→ **Problem description**
What lines in the entries below contain the word "TEMP"? Copy all of them.

(Entries taken from a collection)

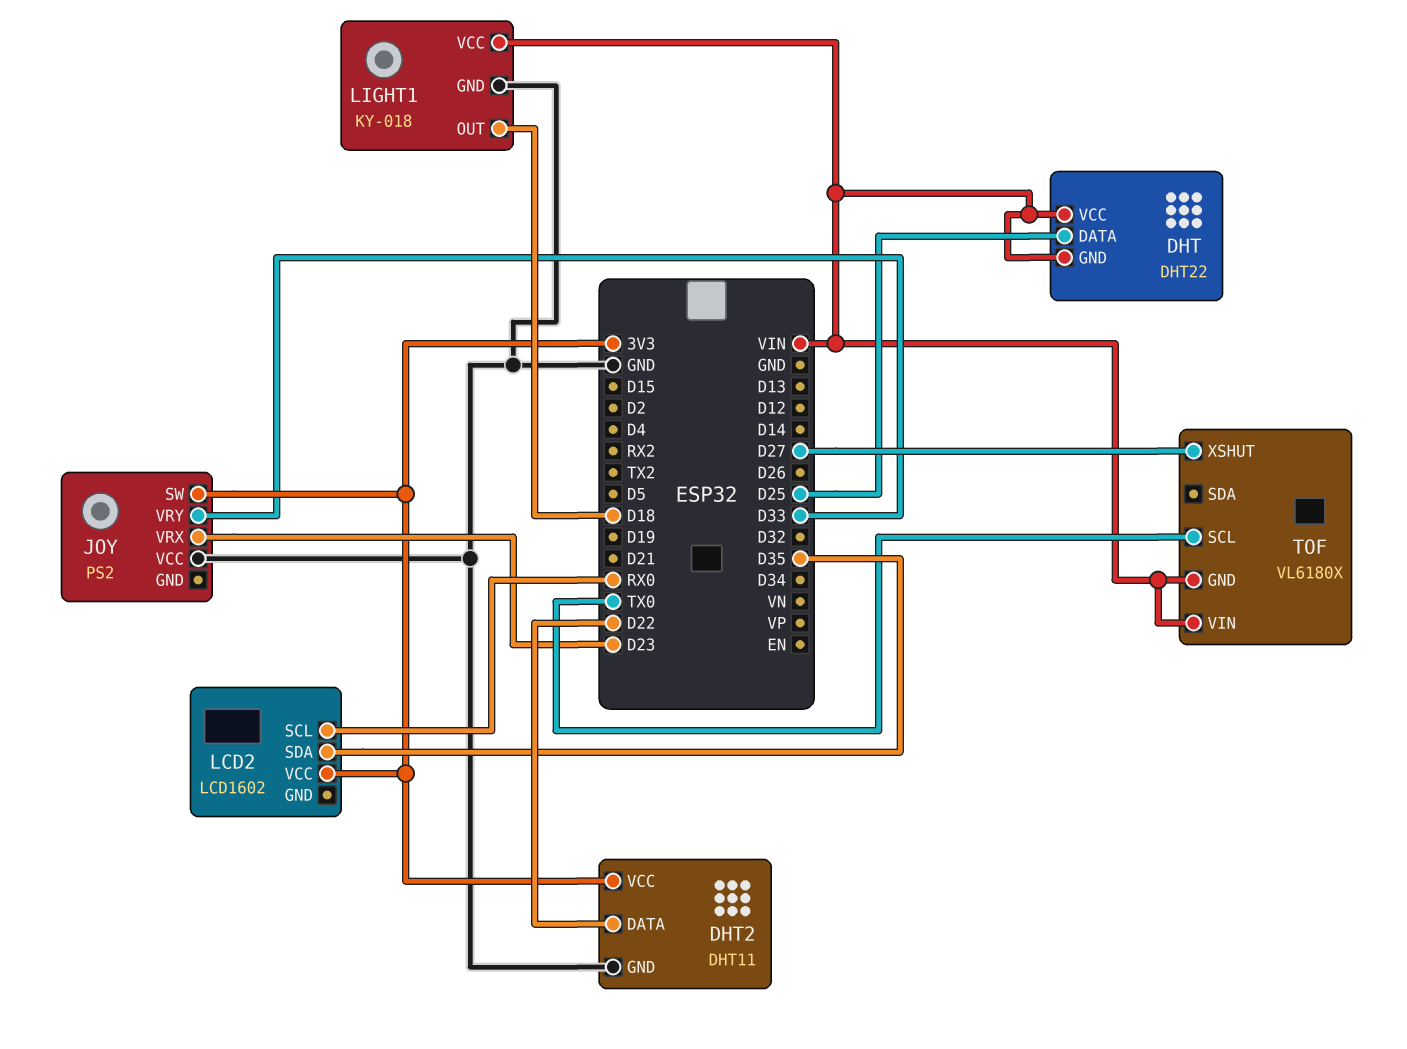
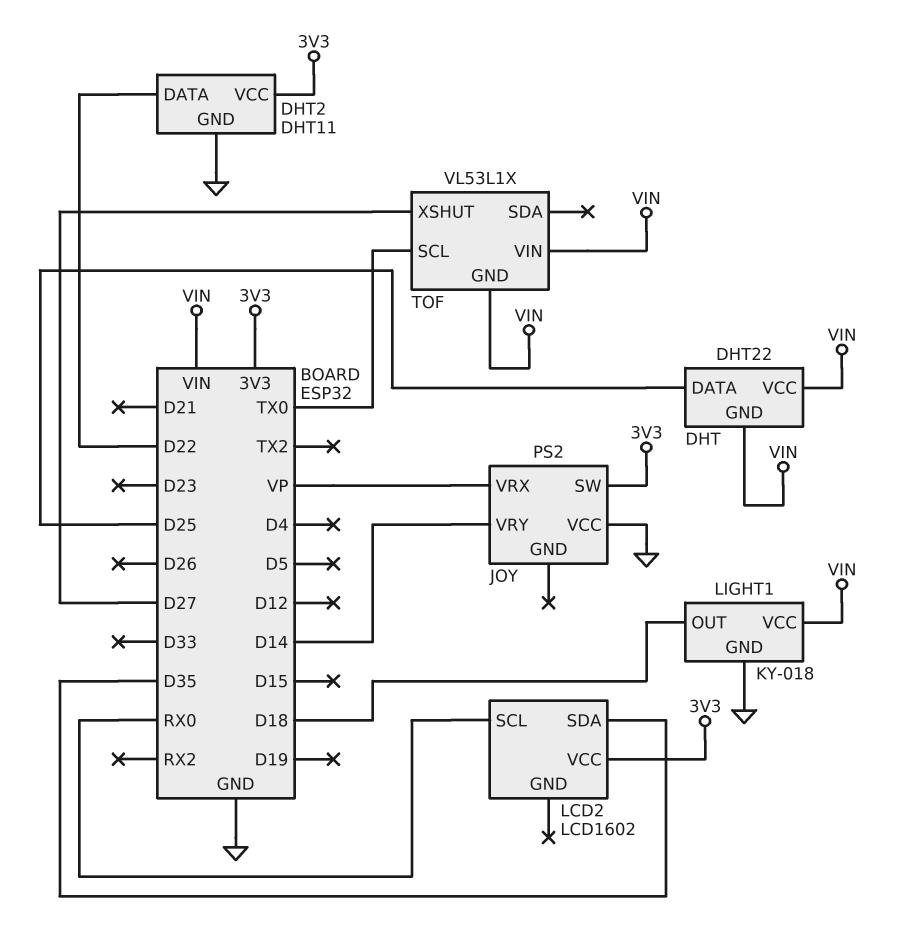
JOY pin VRX: D23 -> VP
JOY pin VRY: D33 -> D14
TOF: VL6180X -> VL53L1X

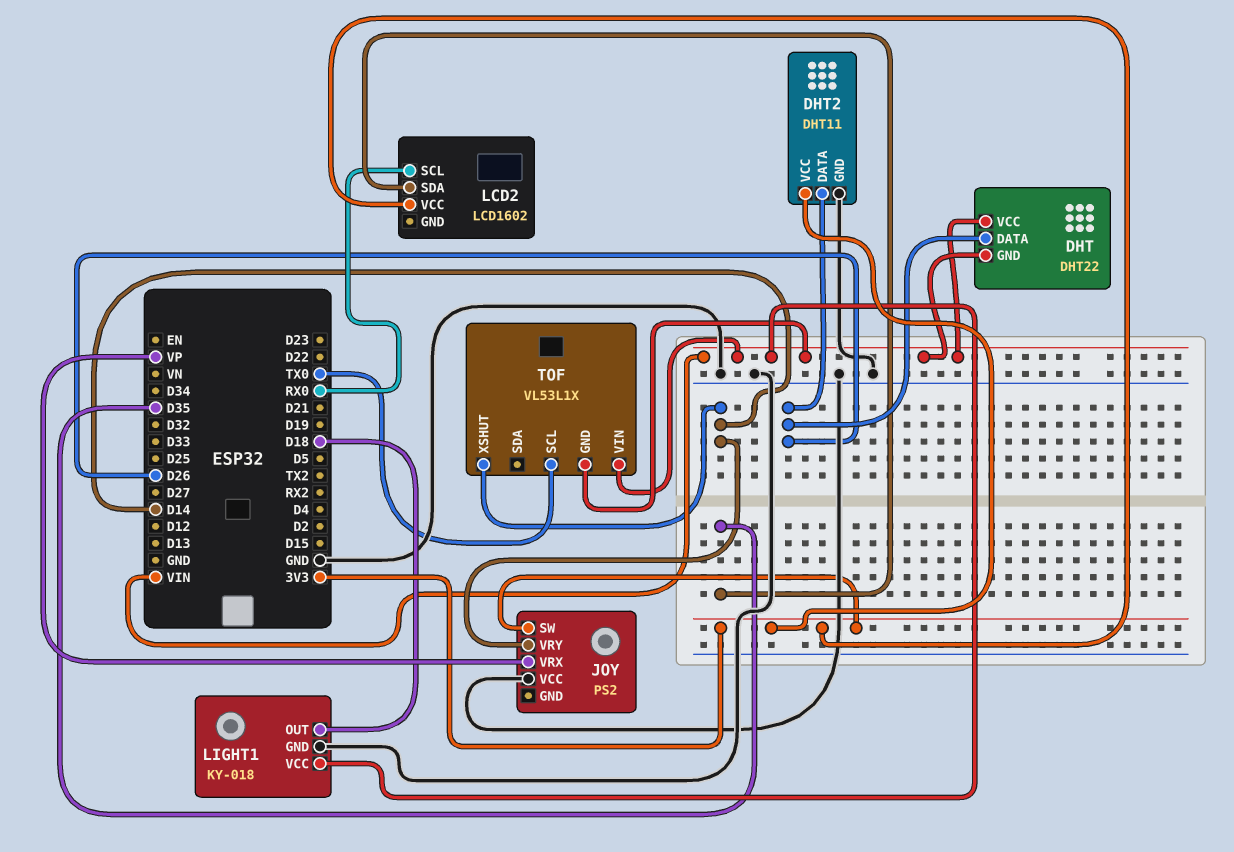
DHT pin DATA: D25 -> D26
DHT2 pin DATA: D22 -> D26
TOF pin XSHUT: D27 -> D14

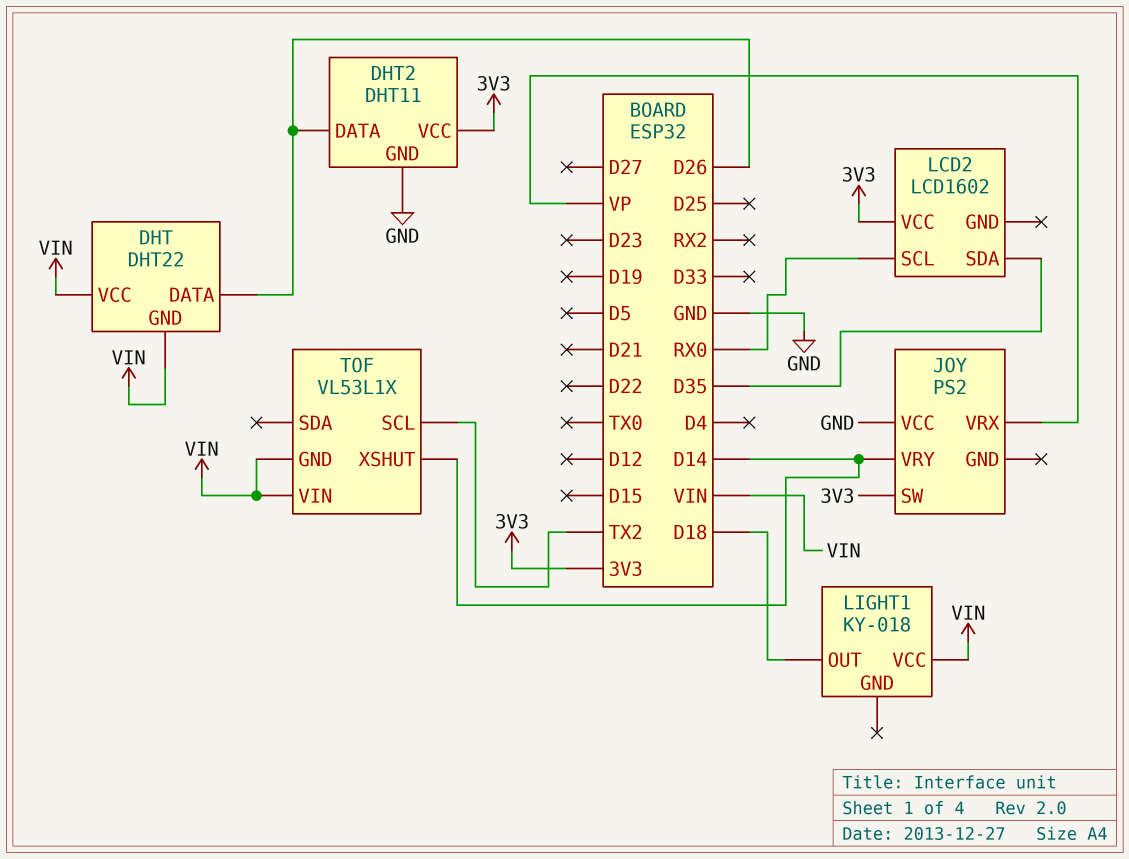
LIGHT1 pin GND: GND -> none
TOF pin SCL: TX0 -> TX2

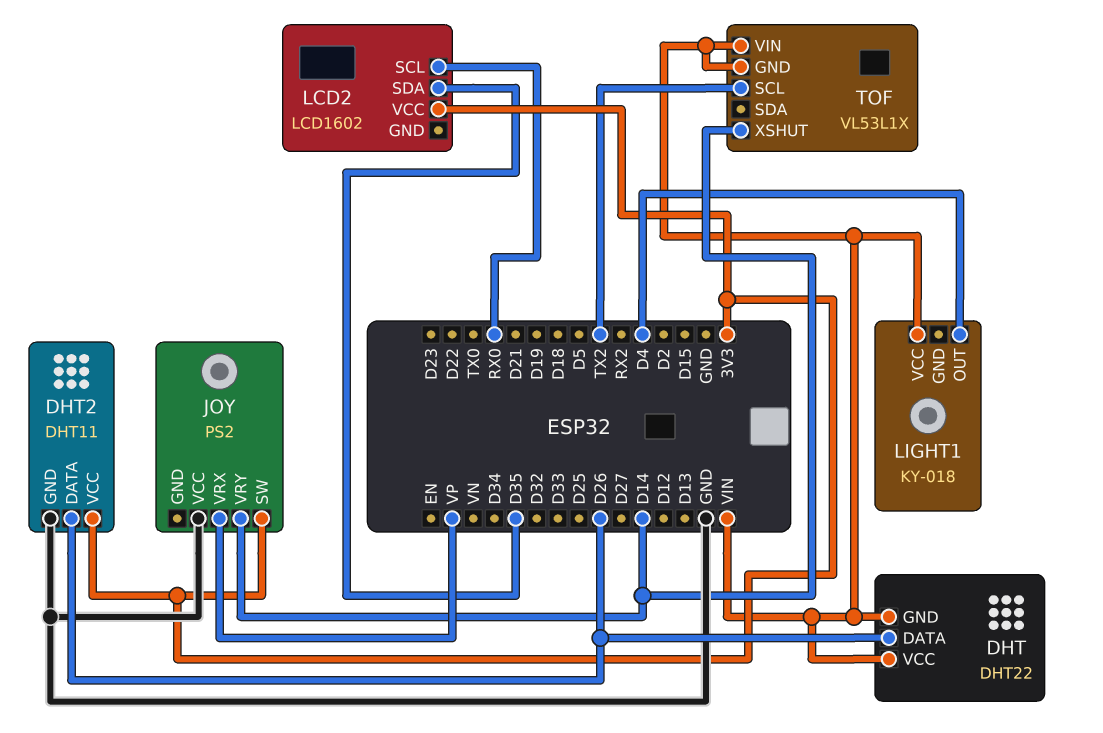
LIGHT1 pin OUT: D18 -> D4

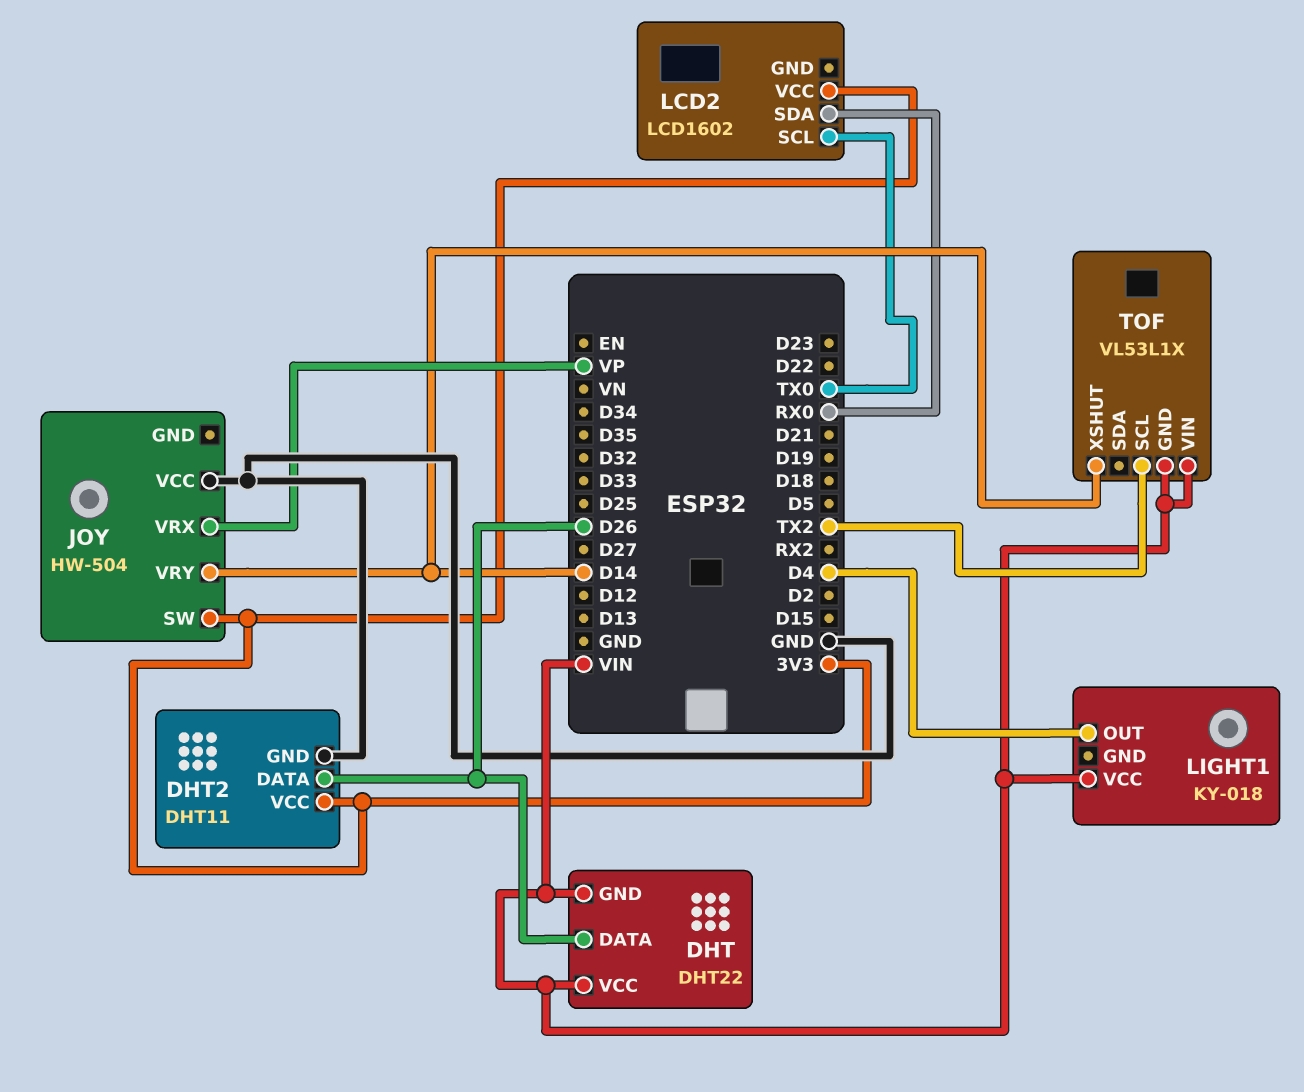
JOY: PS2 -> HW-504
LCD2 pin SCL: RX0 -> TX0
LCD2 pin SDA: D35 -> RX0

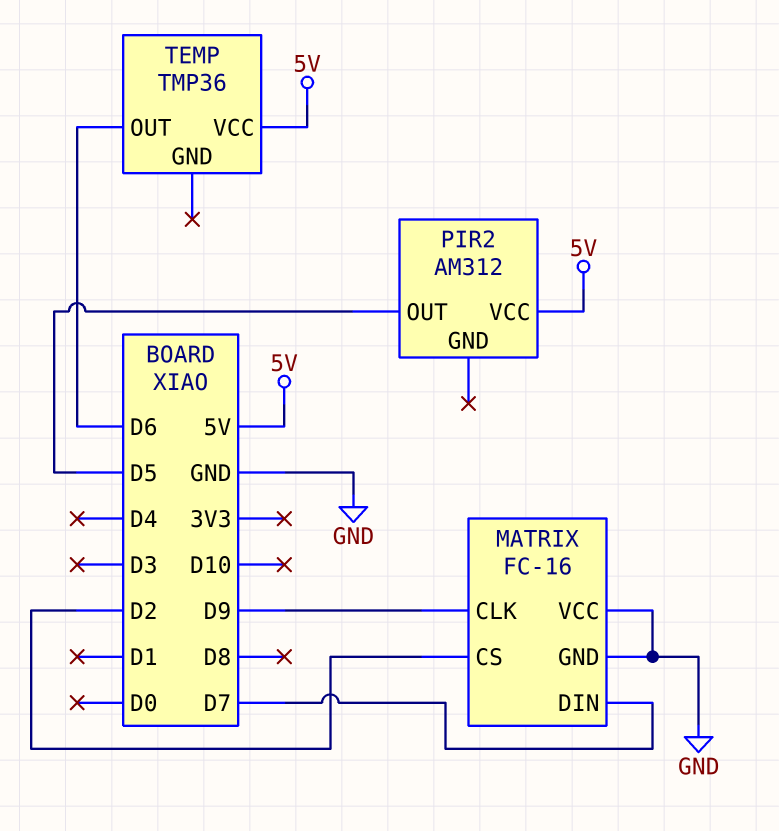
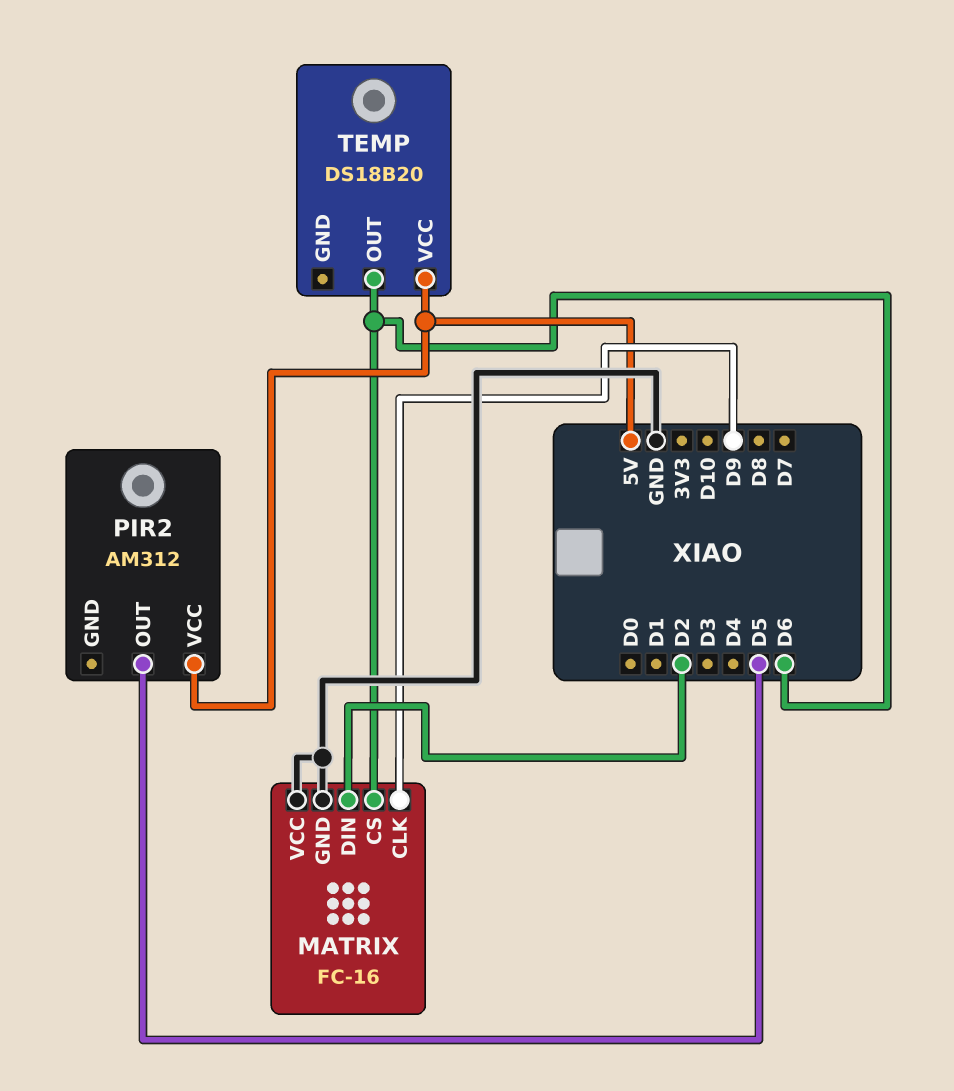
MATRIX pin CS: D2 -> D6
MATRIX pin DIN: D7 -> D2
TEMP: TMP36 -> DS18B20

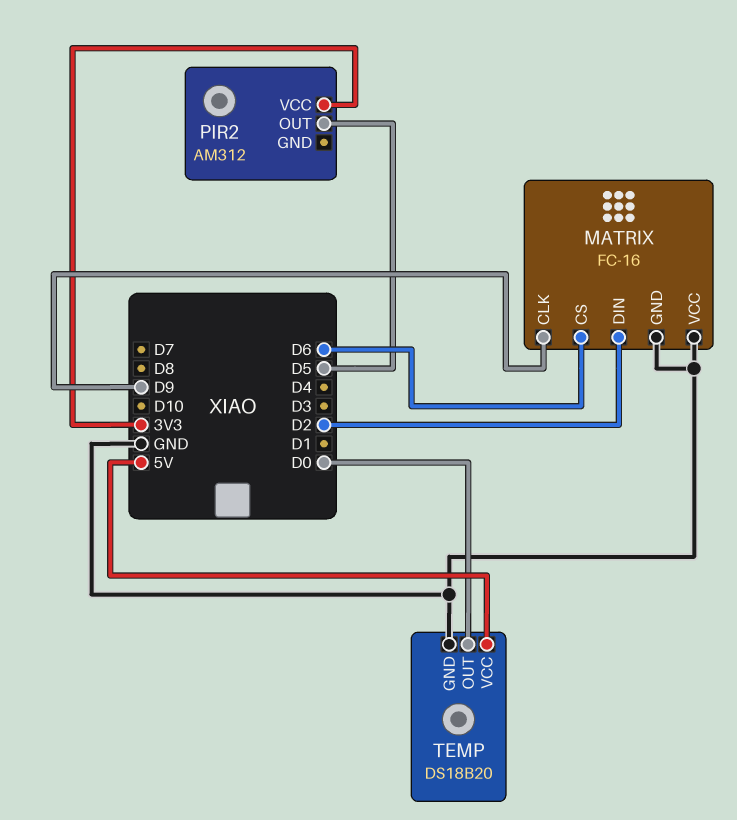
PIR2 pin VCC: 5V -> 3V3
TEMP pin GND: none -> GND
TEMP pin OUT: D6 -> D0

→ **Problem solution**
TEMP: TMP36 -> DS18B20
TEMP pin GND: none -> GND
TEMP pin OUT: D6 -> D0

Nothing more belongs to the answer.